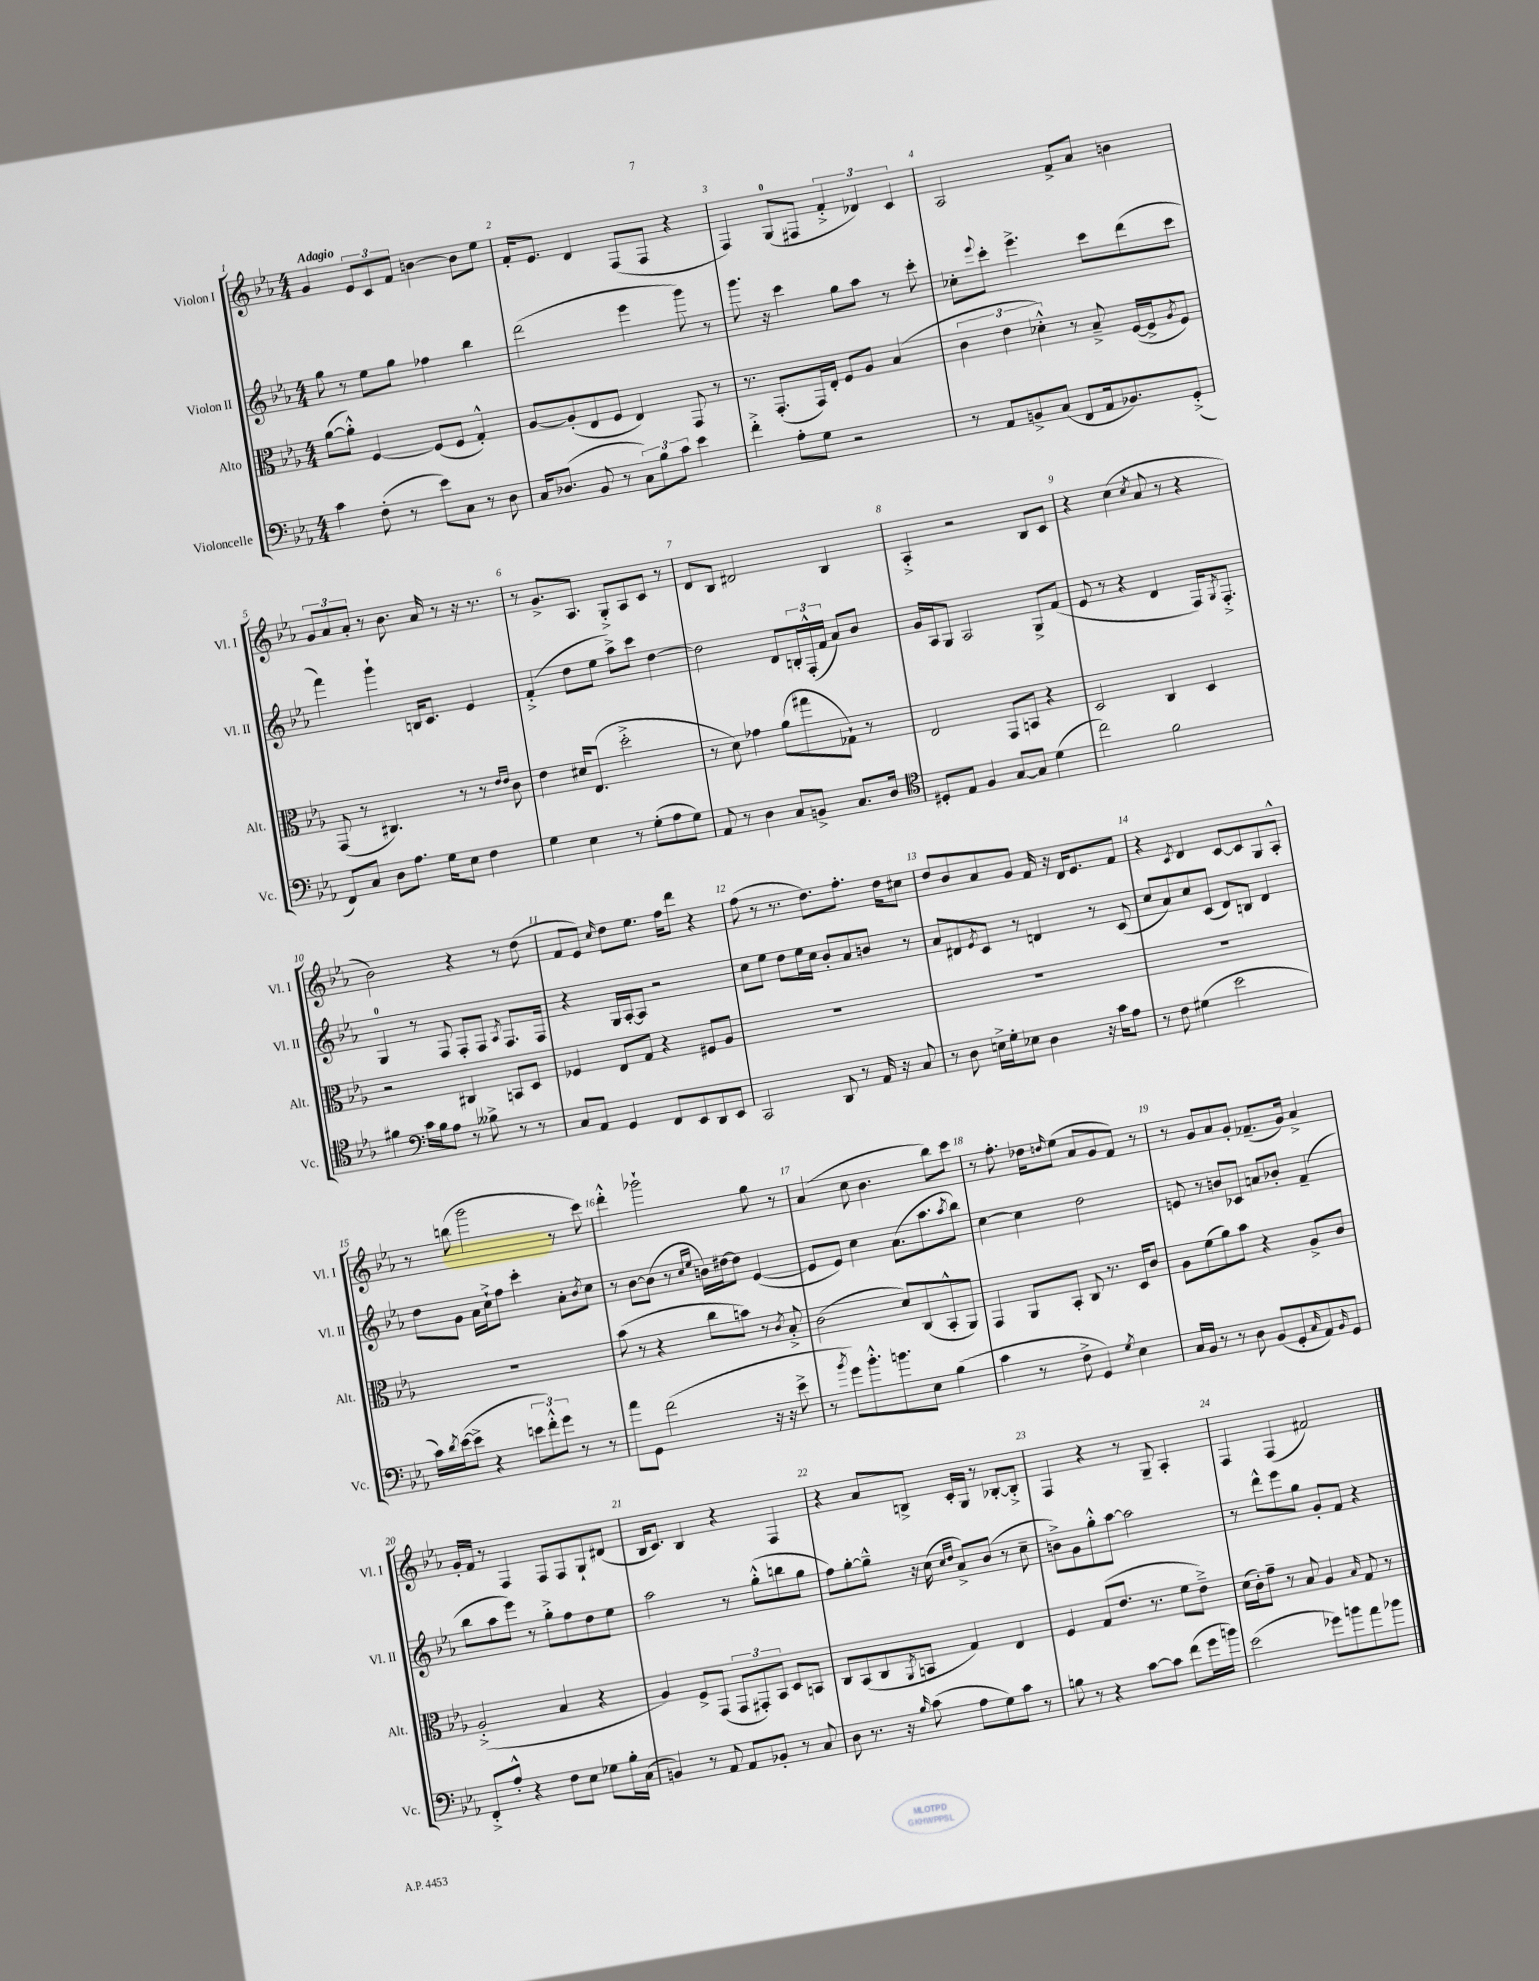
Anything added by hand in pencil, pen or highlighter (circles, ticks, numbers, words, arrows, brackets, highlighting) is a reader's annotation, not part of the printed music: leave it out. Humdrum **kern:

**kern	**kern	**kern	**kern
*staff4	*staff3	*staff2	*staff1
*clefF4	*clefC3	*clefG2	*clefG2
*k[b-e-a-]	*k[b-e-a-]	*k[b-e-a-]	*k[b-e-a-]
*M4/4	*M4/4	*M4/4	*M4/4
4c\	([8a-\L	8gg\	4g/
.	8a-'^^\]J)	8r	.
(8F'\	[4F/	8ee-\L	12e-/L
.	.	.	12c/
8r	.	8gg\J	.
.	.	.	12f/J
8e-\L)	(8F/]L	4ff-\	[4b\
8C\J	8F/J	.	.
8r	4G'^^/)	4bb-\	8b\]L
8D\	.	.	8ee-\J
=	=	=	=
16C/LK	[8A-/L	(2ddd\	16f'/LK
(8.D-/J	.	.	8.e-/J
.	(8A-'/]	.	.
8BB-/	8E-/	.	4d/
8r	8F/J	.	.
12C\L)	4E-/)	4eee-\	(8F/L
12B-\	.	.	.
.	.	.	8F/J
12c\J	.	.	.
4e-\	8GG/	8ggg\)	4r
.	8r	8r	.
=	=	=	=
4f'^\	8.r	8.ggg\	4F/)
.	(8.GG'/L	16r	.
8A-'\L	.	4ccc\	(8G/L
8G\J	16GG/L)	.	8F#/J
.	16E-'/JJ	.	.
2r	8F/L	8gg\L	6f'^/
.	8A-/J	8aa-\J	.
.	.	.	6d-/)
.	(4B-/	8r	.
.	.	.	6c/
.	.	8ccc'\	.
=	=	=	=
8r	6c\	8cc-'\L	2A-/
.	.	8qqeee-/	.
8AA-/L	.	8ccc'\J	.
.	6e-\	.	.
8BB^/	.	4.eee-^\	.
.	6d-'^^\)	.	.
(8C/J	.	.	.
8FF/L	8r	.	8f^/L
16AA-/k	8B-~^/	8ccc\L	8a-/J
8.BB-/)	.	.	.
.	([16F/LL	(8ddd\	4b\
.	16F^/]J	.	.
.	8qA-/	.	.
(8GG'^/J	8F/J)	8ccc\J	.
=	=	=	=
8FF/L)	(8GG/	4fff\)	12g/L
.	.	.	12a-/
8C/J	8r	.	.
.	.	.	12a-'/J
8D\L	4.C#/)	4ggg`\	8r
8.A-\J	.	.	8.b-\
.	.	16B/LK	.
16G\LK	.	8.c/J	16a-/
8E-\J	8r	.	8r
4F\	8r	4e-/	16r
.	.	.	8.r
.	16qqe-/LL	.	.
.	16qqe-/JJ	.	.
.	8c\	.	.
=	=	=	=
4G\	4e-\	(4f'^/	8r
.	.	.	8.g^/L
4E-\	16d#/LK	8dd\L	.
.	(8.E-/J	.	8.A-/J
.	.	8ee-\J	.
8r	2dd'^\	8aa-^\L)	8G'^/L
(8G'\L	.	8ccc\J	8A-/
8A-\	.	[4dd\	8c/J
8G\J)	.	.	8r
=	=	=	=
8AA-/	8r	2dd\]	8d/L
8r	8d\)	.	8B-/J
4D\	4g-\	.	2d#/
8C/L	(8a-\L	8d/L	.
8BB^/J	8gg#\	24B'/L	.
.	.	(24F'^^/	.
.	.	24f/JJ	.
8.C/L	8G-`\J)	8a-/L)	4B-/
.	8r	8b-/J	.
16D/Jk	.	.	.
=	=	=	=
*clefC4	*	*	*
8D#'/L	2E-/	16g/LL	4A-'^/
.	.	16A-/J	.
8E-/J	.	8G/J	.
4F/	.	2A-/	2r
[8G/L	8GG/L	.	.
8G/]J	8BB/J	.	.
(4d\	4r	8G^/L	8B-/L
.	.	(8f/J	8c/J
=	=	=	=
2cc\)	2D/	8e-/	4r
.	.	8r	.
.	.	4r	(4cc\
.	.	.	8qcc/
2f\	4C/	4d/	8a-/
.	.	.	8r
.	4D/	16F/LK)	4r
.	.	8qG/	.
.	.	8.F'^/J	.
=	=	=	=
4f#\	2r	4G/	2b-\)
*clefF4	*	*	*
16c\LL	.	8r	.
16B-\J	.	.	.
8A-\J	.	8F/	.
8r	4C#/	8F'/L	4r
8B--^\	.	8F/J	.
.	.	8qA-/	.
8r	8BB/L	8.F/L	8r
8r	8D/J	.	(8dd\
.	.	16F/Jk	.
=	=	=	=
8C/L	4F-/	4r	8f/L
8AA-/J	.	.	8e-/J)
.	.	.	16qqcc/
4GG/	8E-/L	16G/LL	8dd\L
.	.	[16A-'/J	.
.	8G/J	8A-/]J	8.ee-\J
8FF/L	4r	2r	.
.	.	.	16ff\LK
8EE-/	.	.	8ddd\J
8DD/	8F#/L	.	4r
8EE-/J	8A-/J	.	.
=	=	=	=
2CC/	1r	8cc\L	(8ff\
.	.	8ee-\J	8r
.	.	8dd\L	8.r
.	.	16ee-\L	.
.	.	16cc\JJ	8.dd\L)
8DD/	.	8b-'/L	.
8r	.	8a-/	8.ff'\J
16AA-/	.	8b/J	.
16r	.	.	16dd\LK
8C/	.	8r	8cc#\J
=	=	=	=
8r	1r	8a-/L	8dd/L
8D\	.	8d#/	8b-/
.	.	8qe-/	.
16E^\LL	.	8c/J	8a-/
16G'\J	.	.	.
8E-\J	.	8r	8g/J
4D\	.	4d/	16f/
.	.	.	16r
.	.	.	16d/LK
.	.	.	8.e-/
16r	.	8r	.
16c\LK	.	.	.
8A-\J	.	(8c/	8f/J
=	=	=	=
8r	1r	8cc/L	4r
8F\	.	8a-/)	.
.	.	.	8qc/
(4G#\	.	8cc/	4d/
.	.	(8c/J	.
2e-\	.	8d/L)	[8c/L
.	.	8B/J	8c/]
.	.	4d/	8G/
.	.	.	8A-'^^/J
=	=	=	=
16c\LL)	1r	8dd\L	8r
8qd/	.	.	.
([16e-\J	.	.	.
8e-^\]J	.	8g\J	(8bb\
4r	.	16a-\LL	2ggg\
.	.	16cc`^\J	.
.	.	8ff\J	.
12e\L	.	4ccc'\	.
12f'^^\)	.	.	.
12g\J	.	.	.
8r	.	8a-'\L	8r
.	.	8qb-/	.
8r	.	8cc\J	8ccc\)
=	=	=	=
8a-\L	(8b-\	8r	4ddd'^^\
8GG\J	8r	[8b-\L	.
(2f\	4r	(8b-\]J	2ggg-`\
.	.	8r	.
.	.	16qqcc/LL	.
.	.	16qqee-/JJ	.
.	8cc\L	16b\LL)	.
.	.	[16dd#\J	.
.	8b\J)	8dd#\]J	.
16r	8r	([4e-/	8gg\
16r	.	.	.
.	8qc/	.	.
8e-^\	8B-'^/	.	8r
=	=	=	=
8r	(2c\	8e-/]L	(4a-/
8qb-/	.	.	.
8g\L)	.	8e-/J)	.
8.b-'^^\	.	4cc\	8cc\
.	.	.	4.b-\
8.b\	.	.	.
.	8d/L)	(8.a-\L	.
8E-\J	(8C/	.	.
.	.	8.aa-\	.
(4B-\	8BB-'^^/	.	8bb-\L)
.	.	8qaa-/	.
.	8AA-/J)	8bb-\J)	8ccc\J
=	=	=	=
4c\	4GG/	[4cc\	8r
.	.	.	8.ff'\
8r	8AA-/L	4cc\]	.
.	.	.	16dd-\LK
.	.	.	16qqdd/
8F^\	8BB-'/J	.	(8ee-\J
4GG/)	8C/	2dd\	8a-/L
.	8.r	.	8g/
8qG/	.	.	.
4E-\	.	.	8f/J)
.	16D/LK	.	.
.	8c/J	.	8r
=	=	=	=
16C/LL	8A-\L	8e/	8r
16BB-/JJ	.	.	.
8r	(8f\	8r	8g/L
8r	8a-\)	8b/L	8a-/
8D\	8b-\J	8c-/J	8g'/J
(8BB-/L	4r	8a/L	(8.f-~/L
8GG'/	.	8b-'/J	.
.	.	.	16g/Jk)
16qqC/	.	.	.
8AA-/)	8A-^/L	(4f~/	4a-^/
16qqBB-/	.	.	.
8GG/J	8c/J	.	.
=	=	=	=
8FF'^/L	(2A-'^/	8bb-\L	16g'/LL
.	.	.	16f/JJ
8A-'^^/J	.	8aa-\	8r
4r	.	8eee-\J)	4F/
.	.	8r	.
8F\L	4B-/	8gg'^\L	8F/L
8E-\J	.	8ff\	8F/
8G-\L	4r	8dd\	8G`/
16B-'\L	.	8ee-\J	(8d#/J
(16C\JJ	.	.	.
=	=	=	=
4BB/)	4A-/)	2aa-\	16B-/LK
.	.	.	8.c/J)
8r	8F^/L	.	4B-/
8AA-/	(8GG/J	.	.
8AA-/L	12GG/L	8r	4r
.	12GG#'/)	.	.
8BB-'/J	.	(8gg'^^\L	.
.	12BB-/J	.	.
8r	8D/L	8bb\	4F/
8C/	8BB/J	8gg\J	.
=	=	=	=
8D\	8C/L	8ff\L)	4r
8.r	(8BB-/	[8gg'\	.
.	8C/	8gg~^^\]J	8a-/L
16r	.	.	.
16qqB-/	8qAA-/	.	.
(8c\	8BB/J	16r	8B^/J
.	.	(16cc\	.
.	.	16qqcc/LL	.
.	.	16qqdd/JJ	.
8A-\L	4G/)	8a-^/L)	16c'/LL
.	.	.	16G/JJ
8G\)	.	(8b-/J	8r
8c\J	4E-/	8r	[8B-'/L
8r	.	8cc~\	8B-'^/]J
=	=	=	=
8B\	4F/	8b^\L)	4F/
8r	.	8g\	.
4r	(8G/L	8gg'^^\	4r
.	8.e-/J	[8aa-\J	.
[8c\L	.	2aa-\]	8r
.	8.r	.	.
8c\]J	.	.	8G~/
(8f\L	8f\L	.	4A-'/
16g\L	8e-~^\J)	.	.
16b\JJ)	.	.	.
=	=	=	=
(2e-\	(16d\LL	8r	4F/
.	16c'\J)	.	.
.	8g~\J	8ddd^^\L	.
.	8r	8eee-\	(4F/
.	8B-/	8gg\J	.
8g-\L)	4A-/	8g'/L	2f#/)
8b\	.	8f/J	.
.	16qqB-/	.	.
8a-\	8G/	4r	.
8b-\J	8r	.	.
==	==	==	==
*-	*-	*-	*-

++++++++++++++++++++

**Task brief:** Return each line of the material above that contains the string "kern", copied in full.

**Task solution:**
Anything added by hand in pencil, pen or highlighter (circles, ticks, numbers, words, arrows, brackets, highlighting) is a reader's annotation, not part of the printed music: leave it out. Humdrum **kern:
**kern	**kern	**kern	**kern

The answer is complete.